Task prompt: An exact transcript of the records is what this task asks for.

Data in this exercise:
= Beginning of Section =

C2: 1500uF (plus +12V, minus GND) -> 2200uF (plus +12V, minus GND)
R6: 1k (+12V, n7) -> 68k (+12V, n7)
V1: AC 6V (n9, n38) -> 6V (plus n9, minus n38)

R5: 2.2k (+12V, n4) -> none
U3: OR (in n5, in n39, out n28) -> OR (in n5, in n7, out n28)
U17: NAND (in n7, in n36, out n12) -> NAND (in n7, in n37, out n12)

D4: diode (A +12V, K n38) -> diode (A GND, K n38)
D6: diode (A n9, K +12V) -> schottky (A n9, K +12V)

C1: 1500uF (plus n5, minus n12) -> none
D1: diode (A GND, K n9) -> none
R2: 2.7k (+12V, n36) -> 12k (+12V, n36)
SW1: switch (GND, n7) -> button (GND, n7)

= End of Section =

Expected answer:
C2: 1500uF (plus +12V, minus GND) -> 2200uF (plus +12V, minus GND)
R6: 1k (+12V, n7) -> 68k (+12V, n7)
V1: AC 6V (n9, n38) -> 6V (plus n9, minus n38)

R5: 2.2k (+12V, n4) -> none
U3: OR (in n5, in n39, out n28) -> OR (in n5, in n7, out n28)
U17: NAND (in n7, in n36, out n12) -> NAND (in n7, in n37, out n12)

D4: diode (A +12V, K n38) -> diode (A GND, K n38)
D6: diode (A n9, K +12V) -> schottky (A n9, K +12V)

C1: 1500uF (plus n5, minus n12) -> none
D1: diode (A GND, K n9) -> none
R2: 2.7k (+12V, n36) -> 12k (+12V, n36)
SW1: switch (GND, n7) -> button (GND, n7)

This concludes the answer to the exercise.